• _Dataset extract_
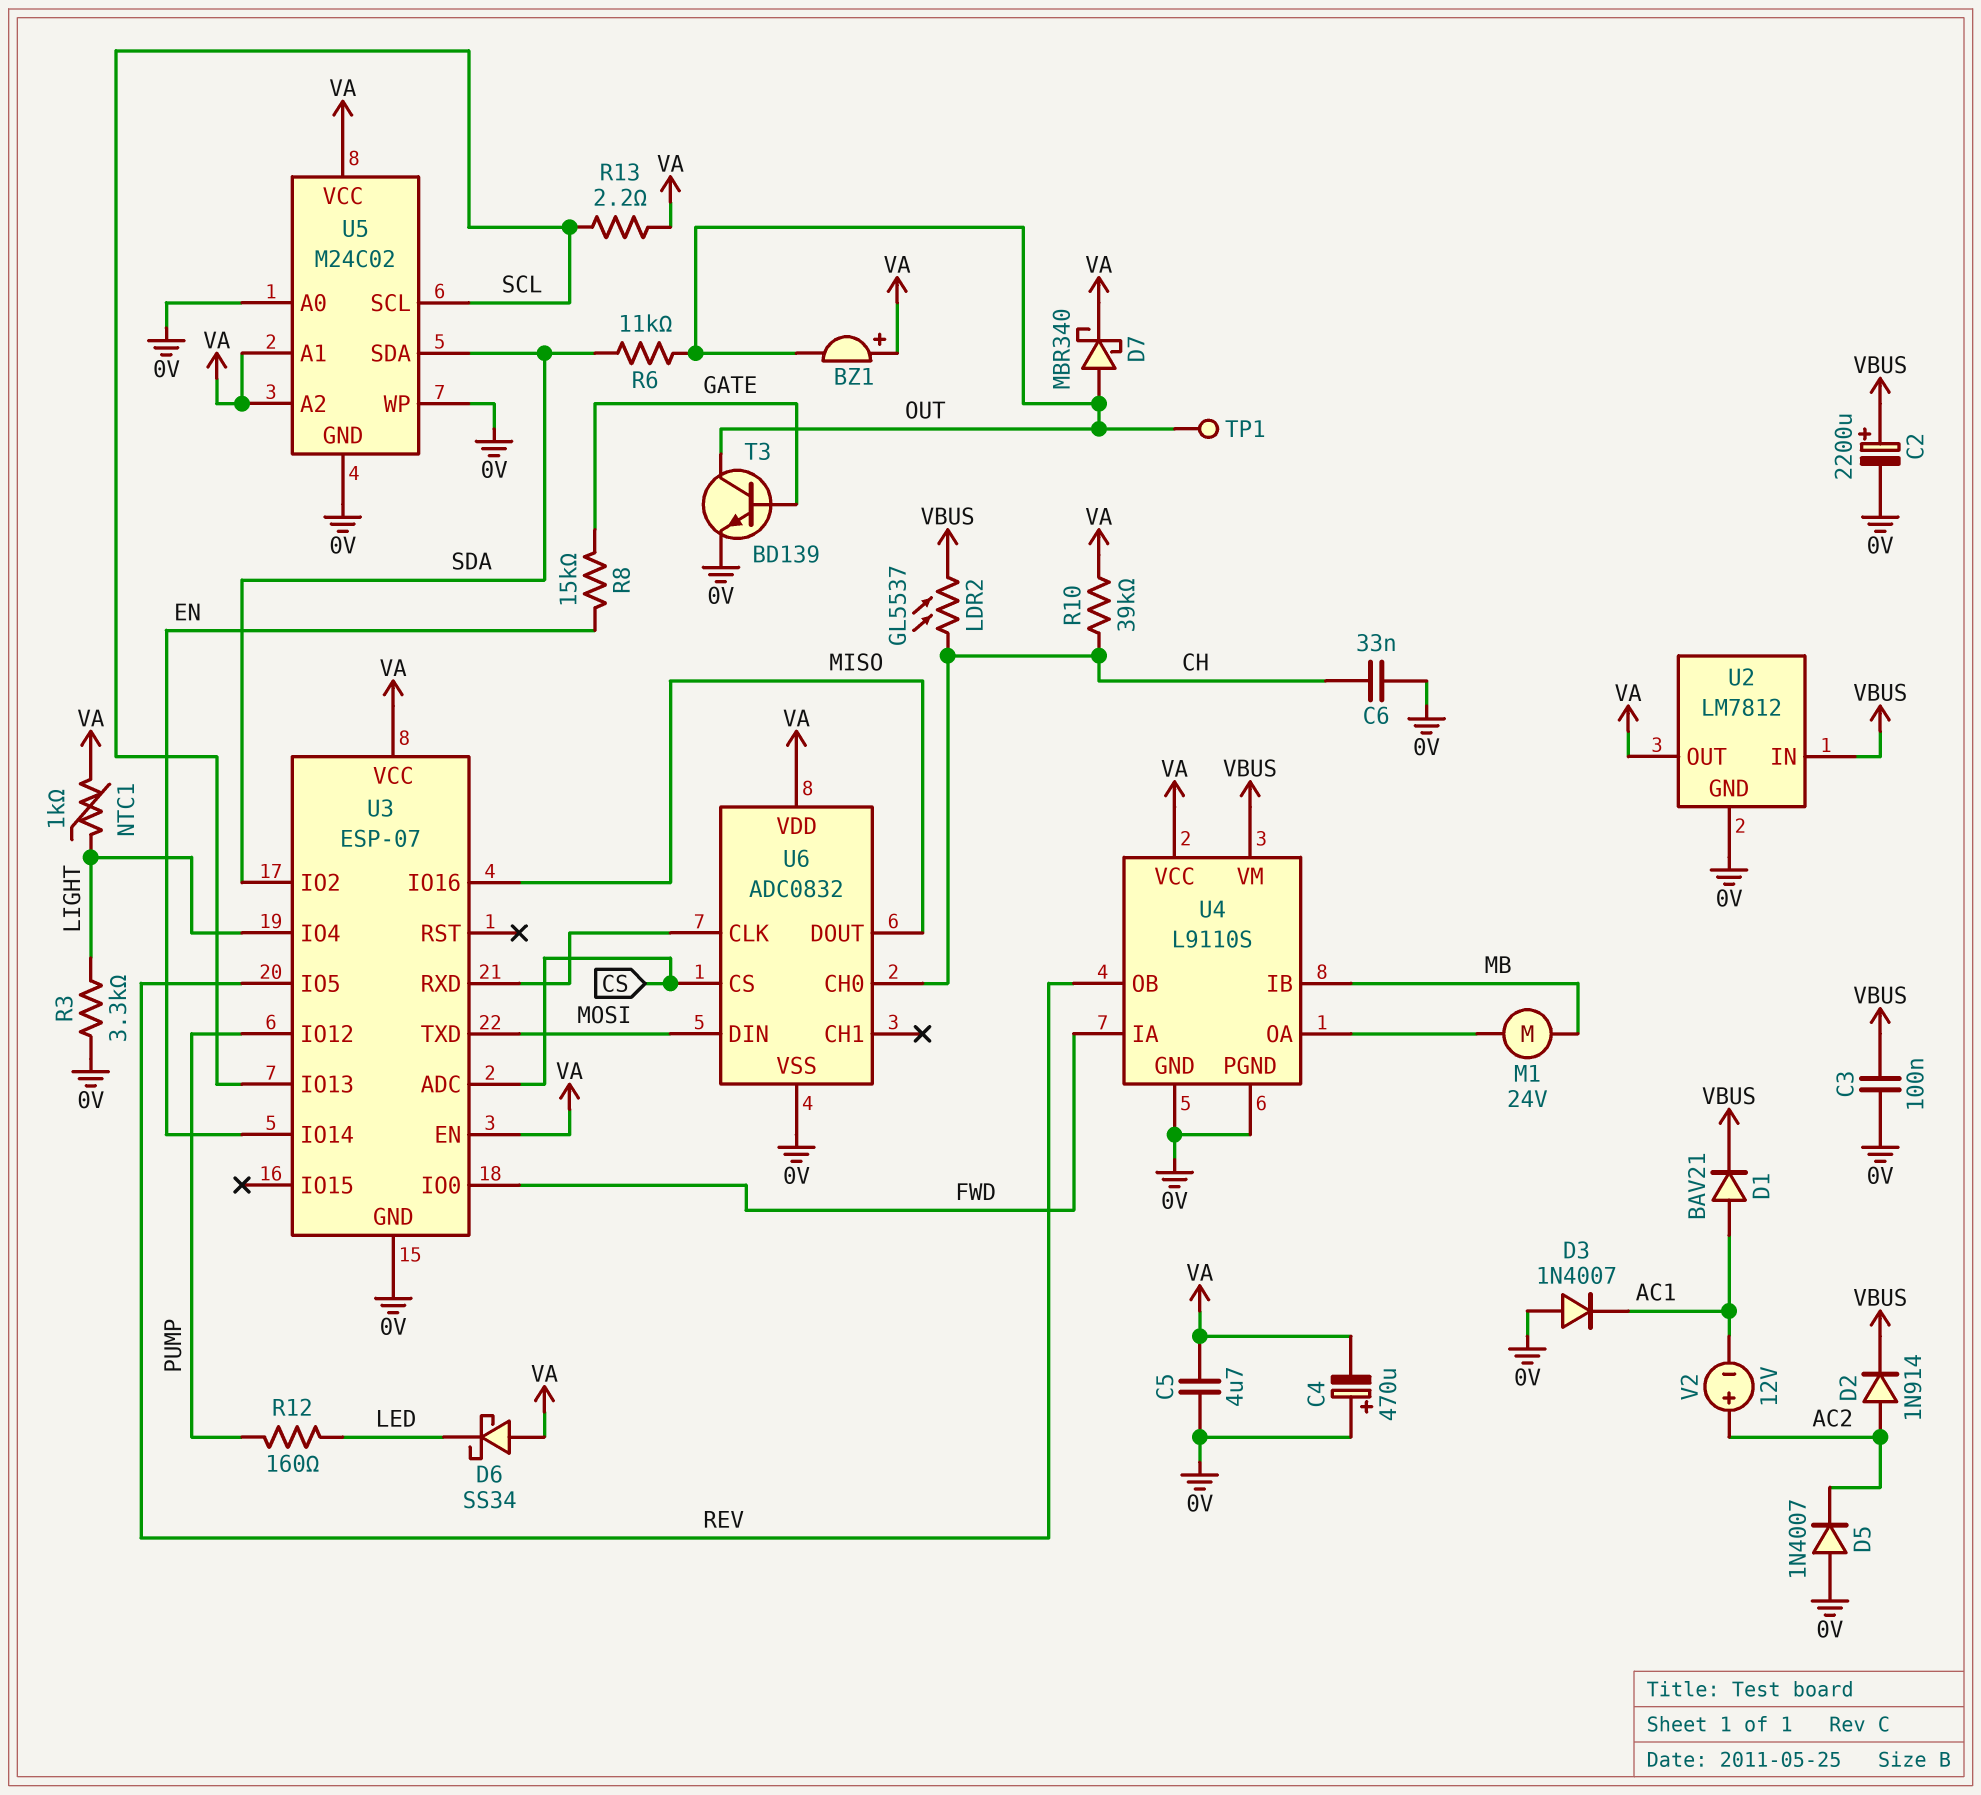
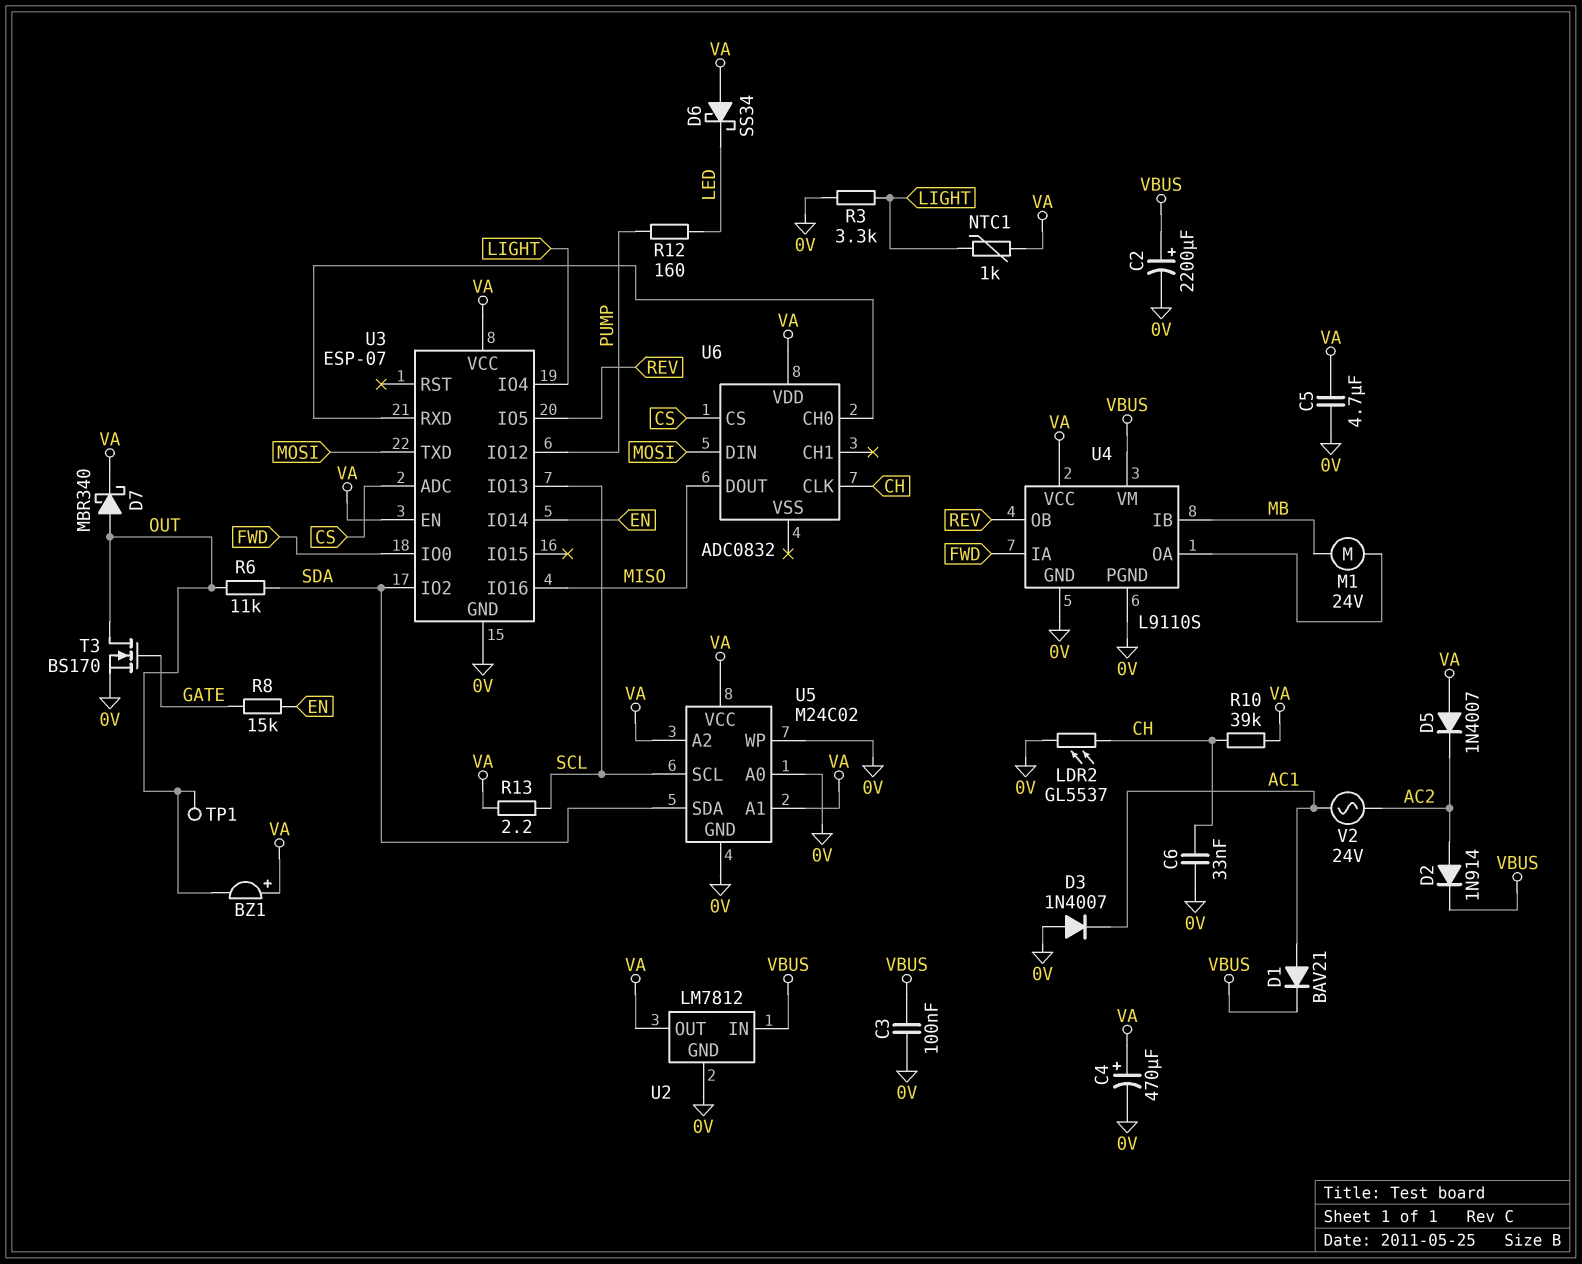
C4: 470uF (plus 0V, minus VA) -> 470uF (plus VA, minus 0V)
D5: diode 1N4007 (A 0V, K AC2) -> diode 1N4007 (A VA, K AC2)
LDR2: GL5537 (CH, VBUS) -> GL5537 (0V, CH)
T3: NPN BD139 (B GATE, C OUT, E 0V) -> NMOS BS170 (G GATE, D OUT, S 0V)
U6 pin CH0: CH -> U3/RXD
U6 pin CLK: U3/RXD -> CH
U6 pin VSS: 0V -> none
V2: 12V (plus AC2, minus AC1) -> AC 24V (AC1, AC2)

• _Task requirements_
Set all of the records down once more, letter for letter, with the images removed.

• _Result for this exercise_
C4: 470uF (plus 0V, minus VA) -> 470uF (plus VA, minus 0V)
D5: diode 1N4007 (A 0V, K AC2) -> diode 1N4007 (A VA, K AC2)
LDR2: GL5537 (CH, VBUS) -> GL5537 (0V, CH)
T3: NPN BD139 (B GATE, C OUT, E 0V) -> NMOS BS170 (G GATE, D OUT, S 0V)
U6 pin CH0: CH -> U3/RXD
U6 pin CLK: U3/RXD -> CH
U6 pin VSS: 0V -> none
V2: 12V (plus AC2, minus AC1) -> AC 24V (AC1, AC2)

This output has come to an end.